WHAT YOU SHOULD DO — Repeat the listing lines from the one containing "red cross: rotated" through the one containing "green cross: moved", both included, leaving out the pictures.

DATA SUPPLIED —
--------------------

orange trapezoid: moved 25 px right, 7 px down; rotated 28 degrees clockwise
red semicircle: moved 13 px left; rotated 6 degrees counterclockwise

--------------------

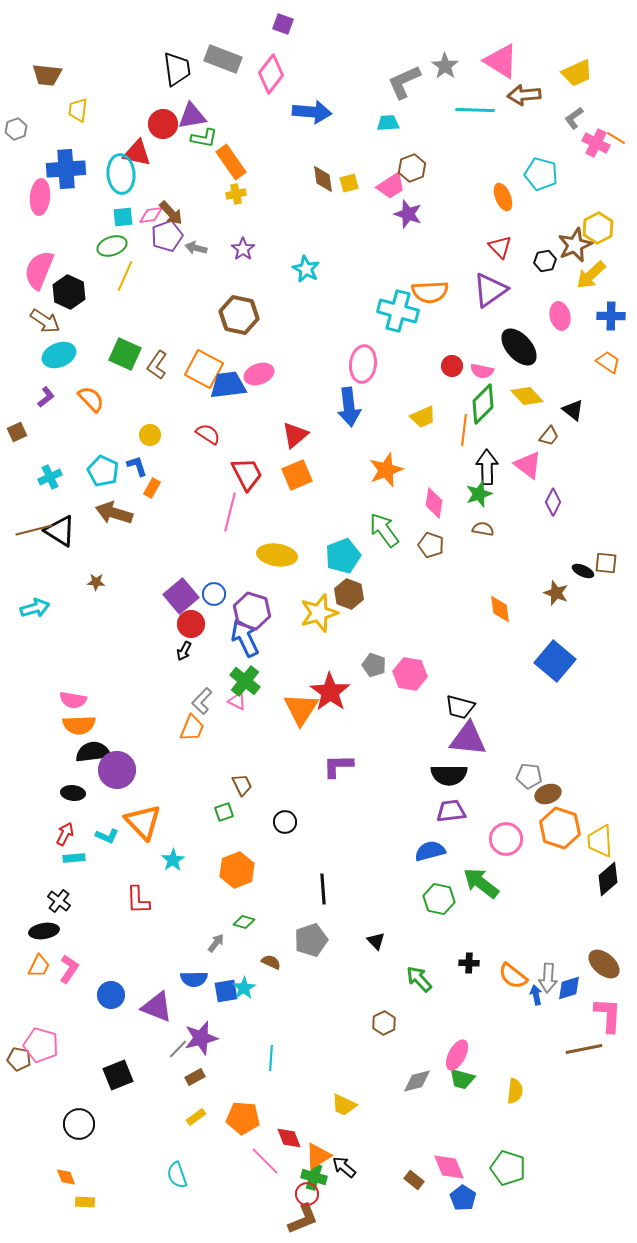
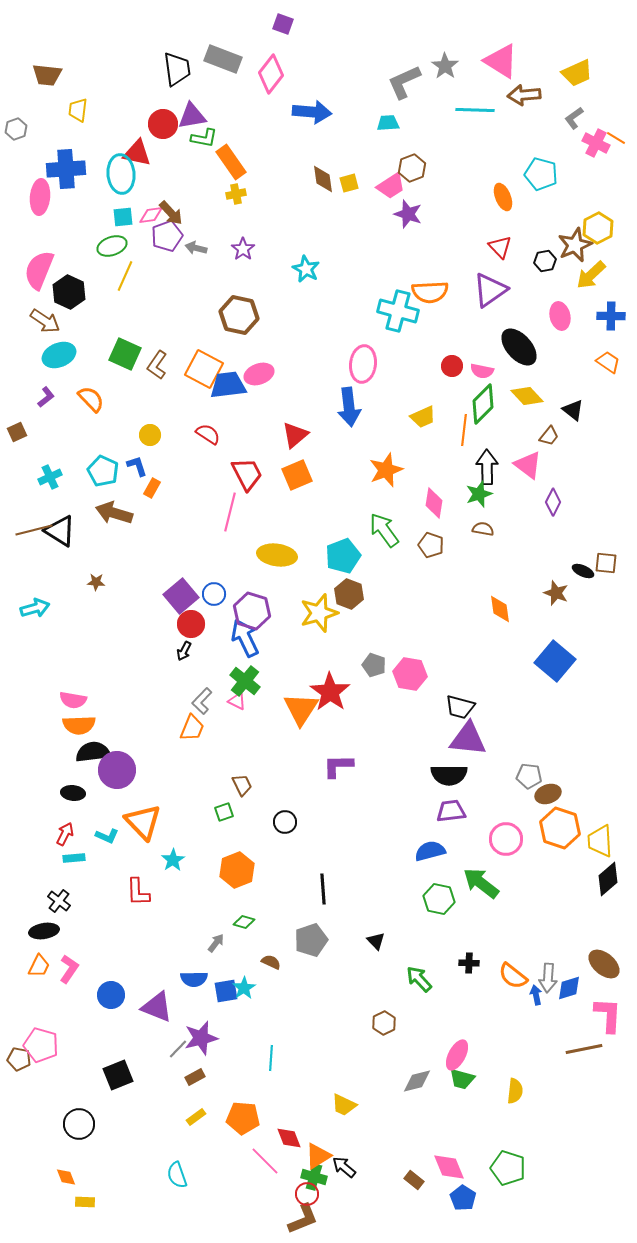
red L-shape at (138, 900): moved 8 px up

--------------------

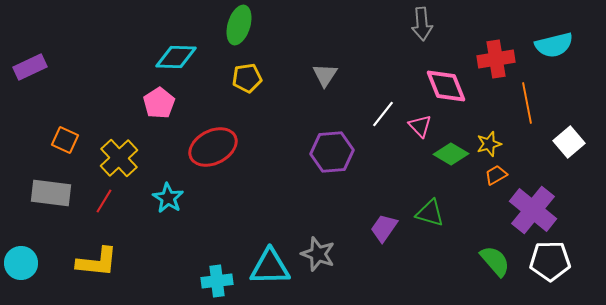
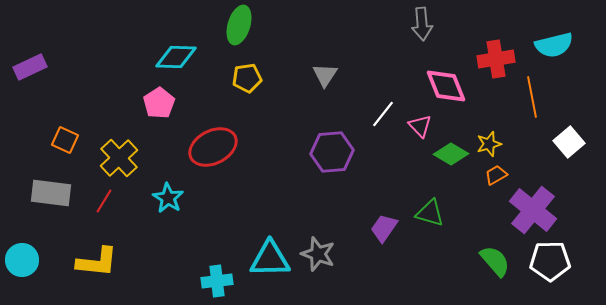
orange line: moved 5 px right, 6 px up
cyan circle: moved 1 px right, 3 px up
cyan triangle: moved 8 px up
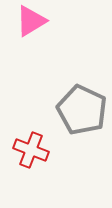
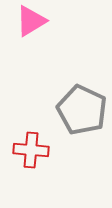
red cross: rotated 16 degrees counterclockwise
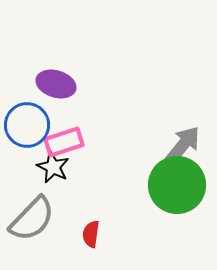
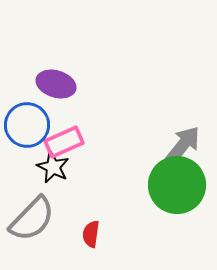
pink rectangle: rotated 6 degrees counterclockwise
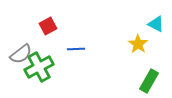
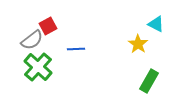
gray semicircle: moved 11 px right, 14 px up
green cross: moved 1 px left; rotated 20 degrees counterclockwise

--------------------

THE ANSWER —
red cross: rotated 16 degrees counterclockwise
pink rectangle: rotated 6 degrees counterclockwise
gray semicircle: moved 11 px right, 14 px up
green cross: moved 1 px left; rotated 20 degrees counterclockwise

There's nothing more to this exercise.